(Records contained in a dataset)
((

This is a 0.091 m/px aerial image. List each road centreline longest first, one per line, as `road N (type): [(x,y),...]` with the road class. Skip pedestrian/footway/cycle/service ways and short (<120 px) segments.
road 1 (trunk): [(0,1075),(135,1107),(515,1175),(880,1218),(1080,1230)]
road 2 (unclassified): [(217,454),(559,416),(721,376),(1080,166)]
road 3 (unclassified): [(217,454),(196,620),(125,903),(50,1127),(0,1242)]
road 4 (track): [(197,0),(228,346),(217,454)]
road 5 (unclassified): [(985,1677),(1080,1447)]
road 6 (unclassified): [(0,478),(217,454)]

))

Give back the data above word for word.

This is a 0.091 m/px aerial image. List each road centreline longest first, one per line, as `road N (type): [(x,y),...]` with the road class. Skip pedestrian/footway/cycle/service ways and short (<120 px) segments.
road 1 (trunk): [(0,1075),(135,1107),(515,1175),(880,1218),(1080,1230)]
road 2 (unclassified): [(217,454),(559,416),(721,376),(1080,166)]
road 3 (unclassified): [(217,454),(196,620),(125,903),(50,1127),(0,1242)]
road 4 (track): [(197,0),(228,346),(217,454)]
road 5 (unclassified): [(985,1677),(1080,1447)]
road 6 (unclassified): [(0,478),(217,454)]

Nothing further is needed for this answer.